§ **Provided records**:
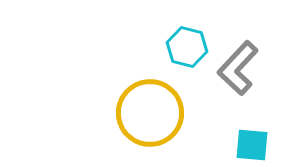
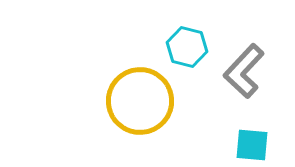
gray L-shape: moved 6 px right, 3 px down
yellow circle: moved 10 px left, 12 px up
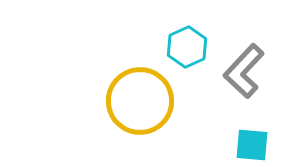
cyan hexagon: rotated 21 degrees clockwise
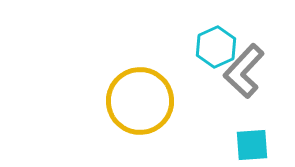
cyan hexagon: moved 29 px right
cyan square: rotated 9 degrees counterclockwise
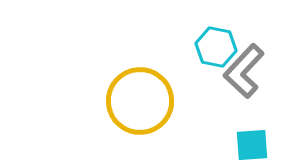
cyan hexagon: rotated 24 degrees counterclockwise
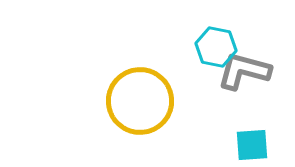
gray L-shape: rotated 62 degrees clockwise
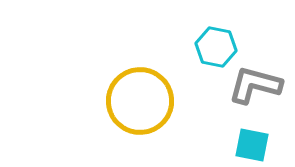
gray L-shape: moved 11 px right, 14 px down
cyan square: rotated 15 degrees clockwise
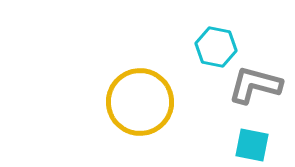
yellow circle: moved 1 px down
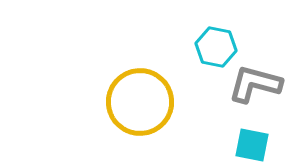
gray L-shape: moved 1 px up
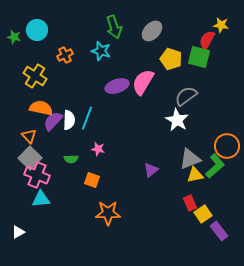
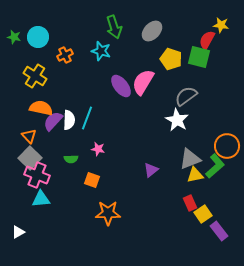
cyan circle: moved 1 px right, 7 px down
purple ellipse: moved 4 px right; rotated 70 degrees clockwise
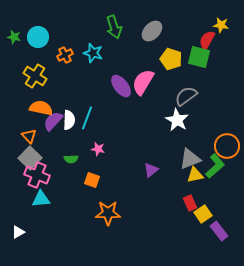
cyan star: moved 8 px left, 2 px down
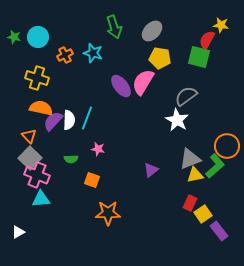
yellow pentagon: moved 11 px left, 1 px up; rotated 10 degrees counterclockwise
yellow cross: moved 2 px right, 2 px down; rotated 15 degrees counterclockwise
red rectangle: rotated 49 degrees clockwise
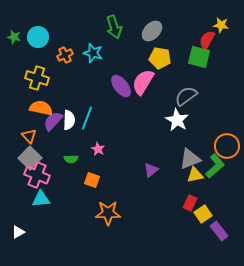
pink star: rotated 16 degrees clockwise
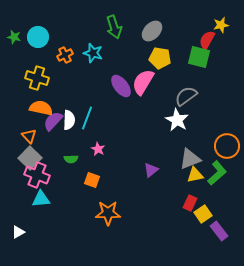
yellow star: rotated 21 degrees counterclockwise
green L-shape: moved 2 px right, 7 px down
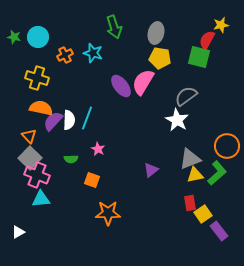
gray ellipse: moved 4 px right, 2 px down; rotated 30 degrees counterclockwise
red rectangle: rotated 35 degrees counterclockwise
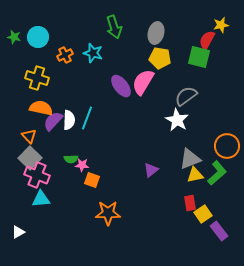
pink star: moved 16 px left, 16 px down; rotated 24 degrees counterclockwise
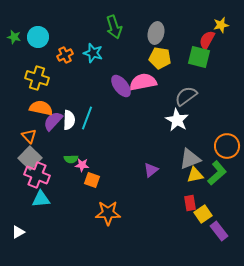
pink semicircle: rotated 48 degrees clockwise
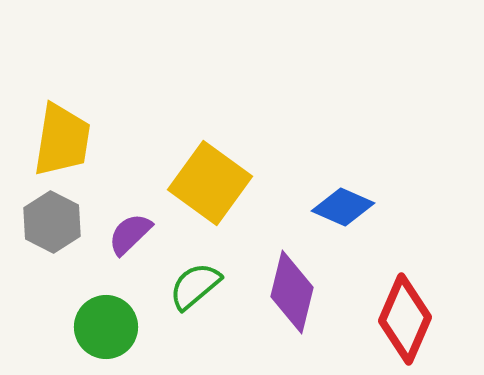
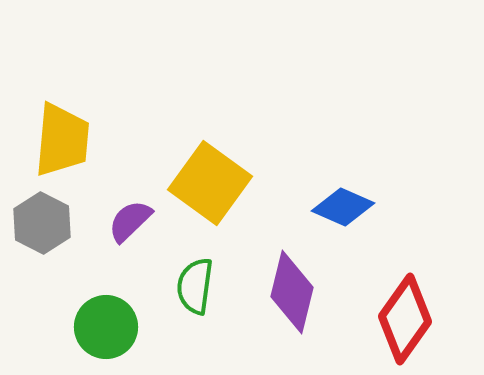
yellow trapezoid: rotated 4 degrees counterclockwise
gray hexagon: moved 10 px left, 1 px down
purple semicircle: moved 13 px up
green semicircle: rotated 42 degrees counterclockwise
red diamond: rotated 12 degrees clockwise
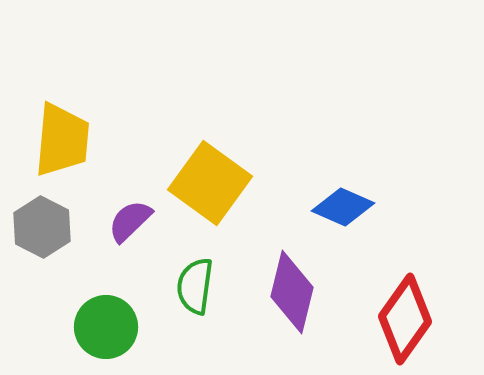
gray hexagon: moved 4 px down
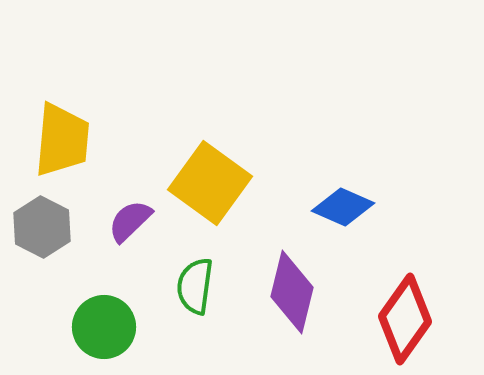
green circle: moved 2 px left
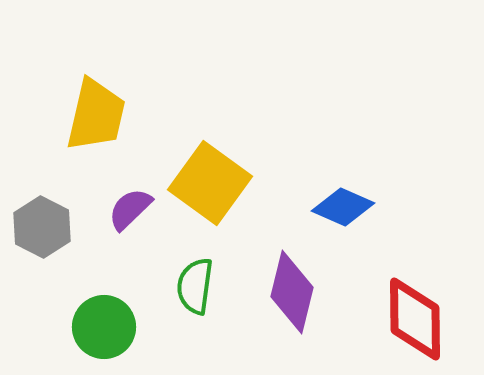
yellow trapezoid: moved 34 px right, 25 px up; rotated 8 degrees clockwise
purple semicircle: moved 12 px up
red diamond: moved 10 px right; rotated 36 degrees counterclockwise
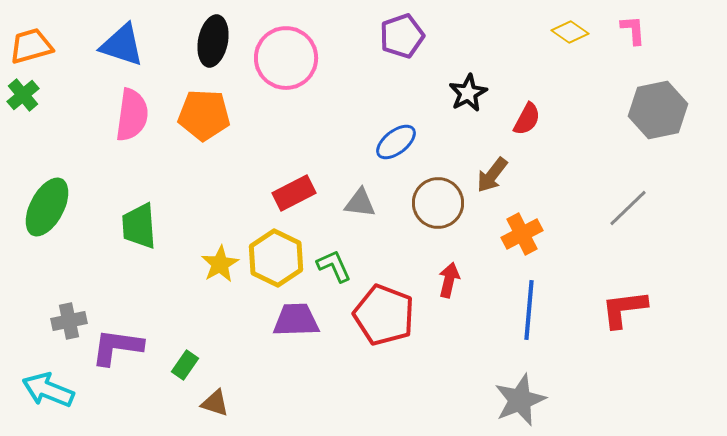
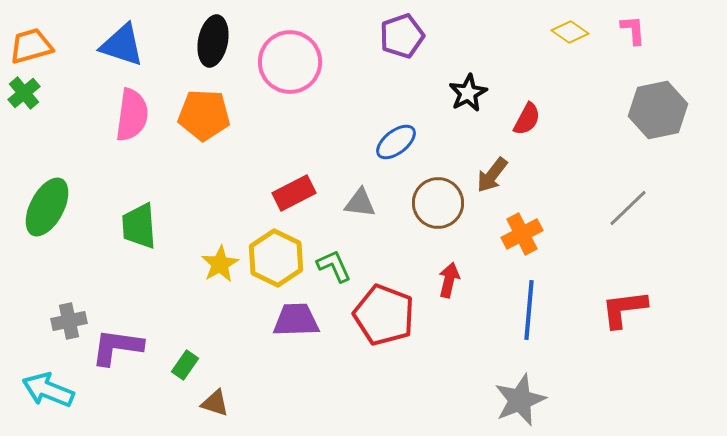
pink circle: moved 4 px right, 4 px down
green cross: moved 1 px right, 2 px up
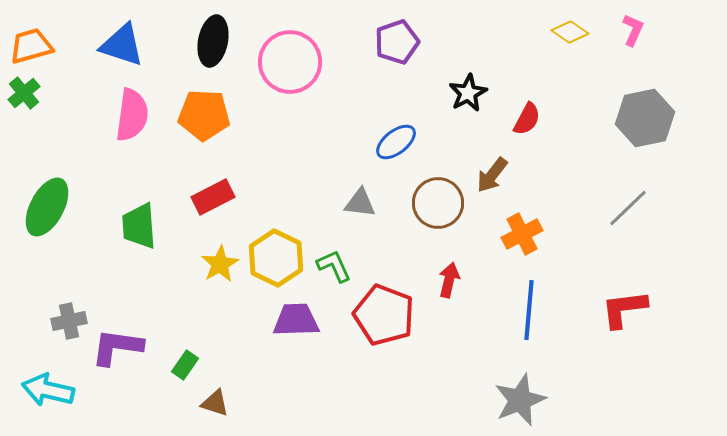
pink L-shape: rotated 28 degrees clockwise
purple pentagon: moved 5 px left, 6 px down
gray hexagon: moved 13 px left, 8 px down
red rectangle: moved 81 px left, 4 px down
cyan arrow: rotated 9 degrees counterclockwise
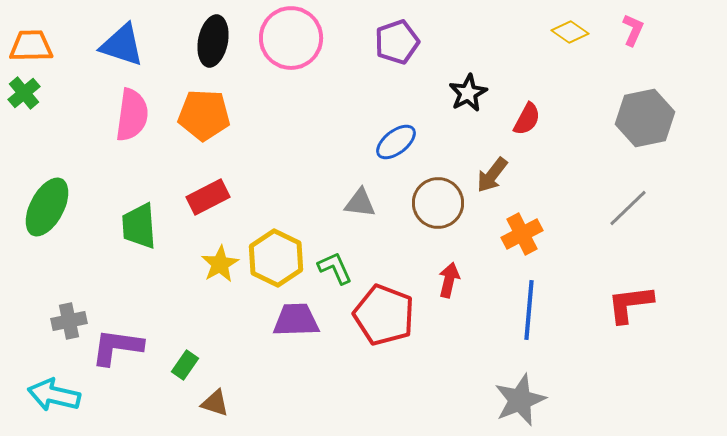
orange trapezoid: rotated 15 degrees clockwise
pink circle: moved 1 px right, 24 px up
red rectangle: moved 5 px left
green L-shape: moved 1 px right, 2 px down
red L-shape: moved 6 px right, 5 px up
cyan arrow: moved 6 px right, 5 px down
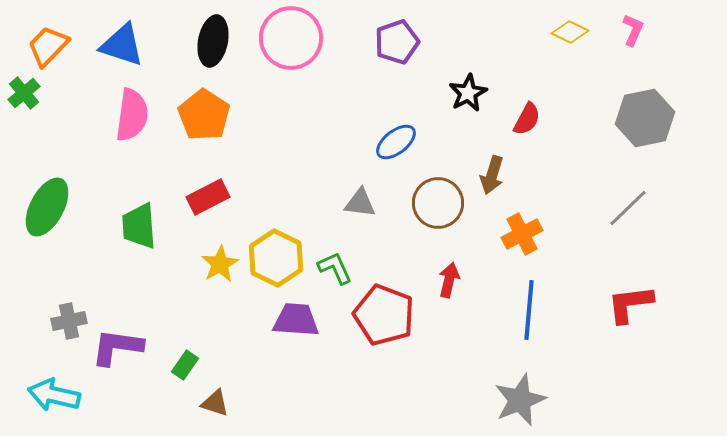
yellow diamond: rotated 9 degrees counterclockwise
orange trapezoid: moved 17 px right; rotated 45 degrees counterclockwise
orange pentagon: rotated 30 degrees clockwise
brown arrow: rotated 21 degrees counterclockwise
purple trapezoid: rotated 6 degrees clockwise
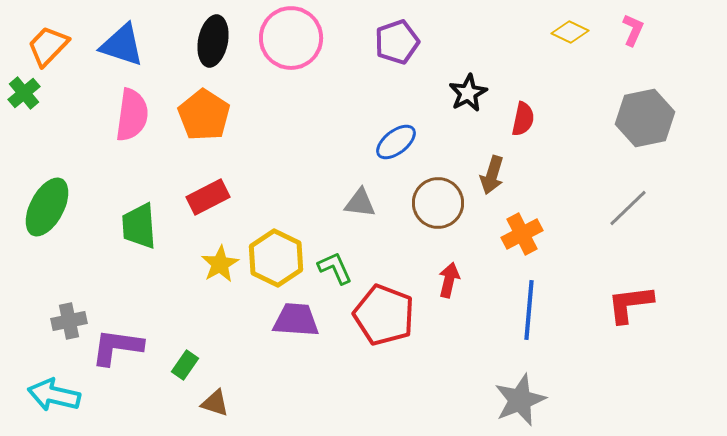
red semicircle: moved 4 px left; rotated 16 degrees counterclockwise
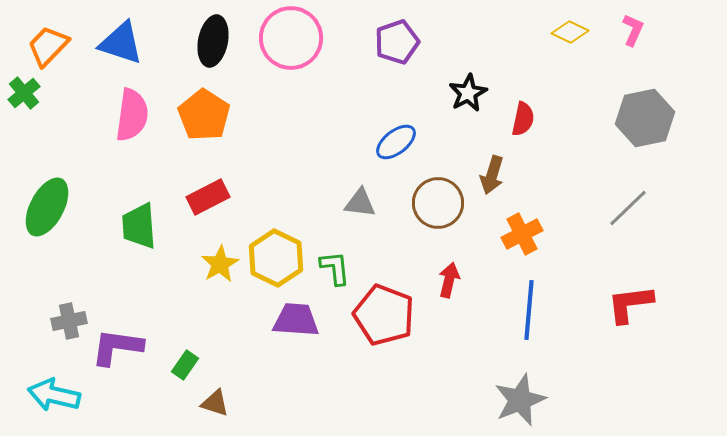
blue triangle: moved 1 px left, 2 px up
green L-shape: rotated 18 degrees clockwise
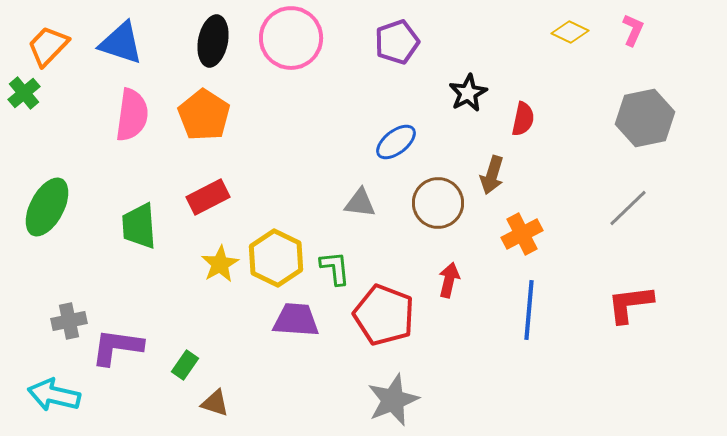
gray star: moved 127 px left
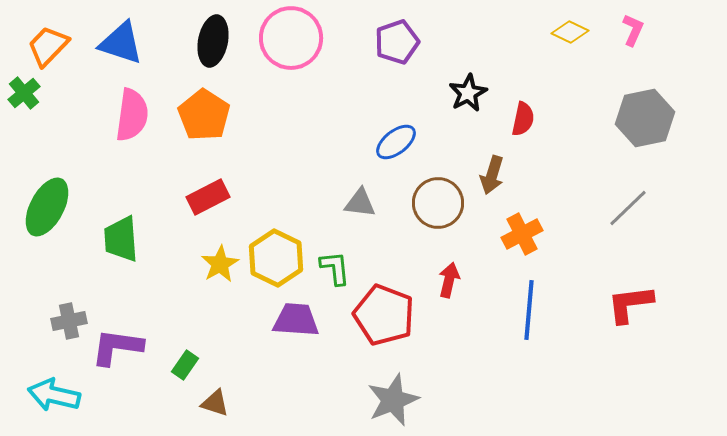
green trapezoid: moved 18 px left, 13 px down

§ **What to work on**: Lay out the lines of the listing above as a Markdown table with the columns "Row" and "Change", numbering the rows in order and skipping any blank lines. Leave the pictures out of the answer.

§ **Output for this exercise**:
| Row | Change |
|---|---|
| 1 | gray L-shape: moved 6 px right, 3 px down |
| 2 | yellow circle: moved 10 px left, 12 px up |
| 3 | cyan hexagon: rotated 21 degrees clockwise |
| 4 | cyan hexagon: moved 29 px right |
| 5 | cyan square: rotated 9 degrees counterclockwise |
| 6 | cyan hexagon: rotated 24 degrees counterclockwise |
| 7 | gray L-shape: rotated 62 degrees clockwise |
| 8 | gray L-shape: moved 11 px right, 14 px down |
| 9 | cyan square: rotated 15 degrees clockwise |
| 10 | yellow circle: moved 1 px down |
| 11 | gray L-shape: moved 1 px up |
| 12 | cyan circle: moved 1 px right, 7 px down |
| 13 | purple ellipse: moved 4 px right; rotated 70 degrees clockwise |
| 14 | cyan star: moved 8 px left, 2 px down |
| 15 | yellow pentagon: moved 11 px left, 1 px up; rotated 10 degrees counterclockwise |
| 16 | yellow cross: moved 2 px right, 2 px down; rotated 15 degrees counterclockwise |
| 17 | red rectangle: rotated 49 degrees clockwise |
| 18 | pink star: rotated 16 degrees clockwise |
| 19 | yellow star: rotated 21 degrees counterclockwise |
| 20 | green L-shape: moved 2 px right, 7 px down |
| 21 | gray ellipse: moved 4 px right, 2 px down; rotated 30 degrees counterclockwise |
| 22 | red rectangle: rotated 35 degrees counterclockwise |
| 23 | pink star: moved 16 px left, 16 px down; rotated 24 degrees counterclockwise |
| 24 | pink semicircle: rotated 48 degrees clockwise |
| 25 | yellow trapezoid: rotated 4 degrees counterclockwise |
| 26 | gray hexagon: moved 10 px left, 1 px down |
| 27 | purple semicircle: moved 13 px up |
| 28 | green semicircle: rotated 42 degrees counterclockwise |
| 29 | red diamond: rotated 12 degrees clockwise |
| 30 | gray hexagon: moved 4 px down |
| 31 | green circle: moved 2 px left |
| 32 | yellow trapezoid: moved 34 px right, 25 px up; rotated 8 degrees clockwise |
| 33 | purple semicircle: moved 12 px up |
| 34 | red diamond: moved 10 px right; rotated 36 degrees counterclockwise |
| 35 | pink circle: moved 4 px right, 4 px down |
| 36 | green cross: moved 1 px right, 2 px up |
| 37 | pink L-shape: rotated 28 degrees clockwise |
| 38 | purple pentagon: moved 5 px left, 6 px down |
| 39 | gray hexagon: moved 13 px left, 8 px down |
| 40 | red rectangle: moved 81 px left, 4 px down |
| 41 | cyan arrow: rotated 9 degrees counterclockwise |
| 42 | orange trapezoid: rotated 15 degrees clockwise |
| 43 | pink circle: moved 1 px right, 24 px up |
| 44 | red rectangle: moved 5 px left |
| 45 | green L-shape: moved 1 px right, 2 px down |
| 46 | red L-shape: moved 6 px right, 5 px up |
| 47 | cyan arrow: moved 6 px right, 5 px down |
| 48 | yellow diamond: rotated 9 degrees counterclockwise |
| 49 | orange trapezoid: moved 17 px right; rotated 45 degrees counterclockwise |
| 50 | orange pentagon: rotated 30 degrees clockwise |
| 51 | brown arrow: rotated 21 degrees counterclockwise |
| 52 | purple trapezoid: rotated 6 degrees clockwise |
| 53 | red semicircle: moved 4 px left; rotated 16 degrees counterclockwise |
| 54 | blue triangle: moved 1 px left, 2 px up |
| 55 | green L-shape: rotated 18 degrees clockwise |
| 56 | gray star: moved 127 px left |
| 57 | green trapezoid: moved 18 px left, 13 px down |